■ **Exercise directions**: Copy the records exactly, leaving out every picture.

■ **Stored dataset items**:
******

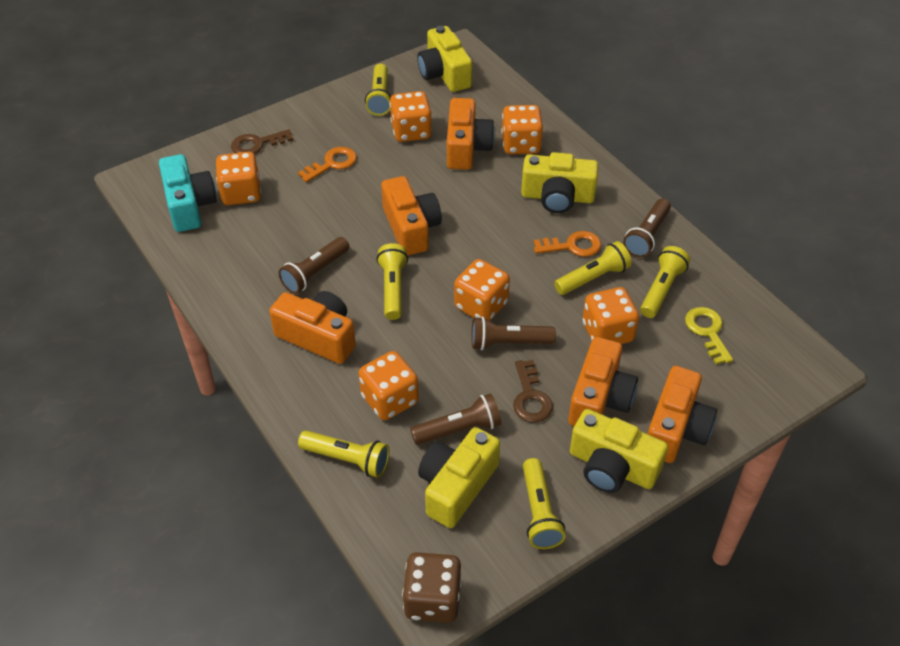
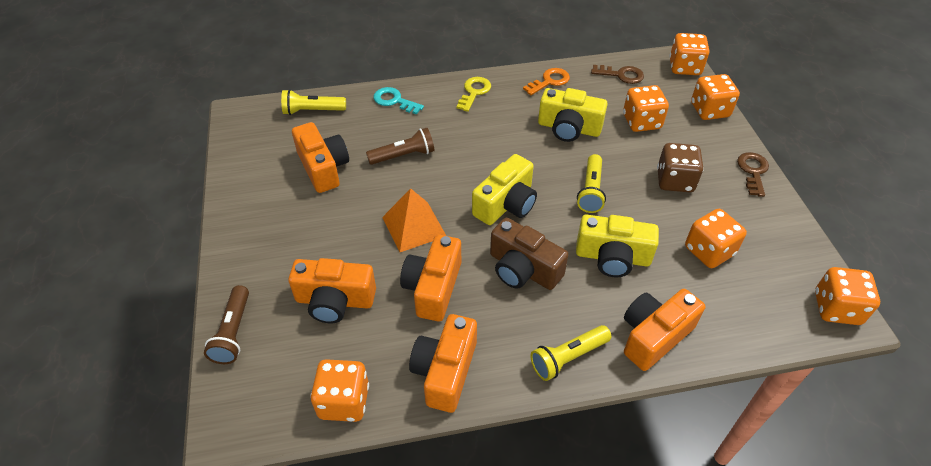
brown camera: none = 0 -> [490,218,569,290] = 1
brown flashlight: [278,237,349,294] [410,393,501,445] [471,316,556,350] [623,198,671,257] = 4 -> [204,285,249,364] [366,128,435,165] = 2
orange key: [298,147,357,182] [534,231,601,257] = 2 -> [523,68,570,95] = 1
orange pyramid: none = 0 -> [382,188,446,252] = 1
turquoise camera: [159,154,217,232] = 1 -> none = 0
turquoise key: none = 0 -> [374,87,424,115] = 1
yellow camera: [417,26,472,92] [418,427,500,528] [521,152,599,213] [570,409,668,493] = 4 -> [472,154,537,225] [538,88,608,142] [576,215,659,277] = 3
yellow flashlight: [298,430,390,478] [365,64,391,116] [376,243,408,320] [523,458,566,549] [554,241,631,295] [640,246,690,318] = 6 -> [281,89,346,115] [530,325,611,381] [577,154,606,213] = 3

******

■ **Response**:
brown camera: none = 0 -> [490,218,569,290] = 1
brown flashlight: [278,237,349,294] [410,393,501,445] [471,316,556,350] [623,198,671,257] = 4 -> [204,285,249,364] [366,128,435,165] = 2
orange key: [298,147,357,182] [534,231,601,257] = 2 -> [523,68,570,95] = 1
orange pyramid: none = 0 -> [382,188,446,252] = 1
turquoise camera: [159,154,217,232] = 1 -> none = 0
turquoise key: none = 0 -> [374,87,424,115] = 1
yellow camera: [417,26,472,92] [418,427,500,528] [521,152,599,213] [570,409,668,493] = 4 -> [472,154,537,225] [538,88,608,142] [576,215,659,277] = 3
yellow flashlight: [298,430,390,478] [365,64,391,116] [376,243,408,320] [523,458,566,549] [554,241,631,295] [640,246,690,318] = 6 -> [281,89,346,115] [530,325,611,381] [577,154,606,213] = 3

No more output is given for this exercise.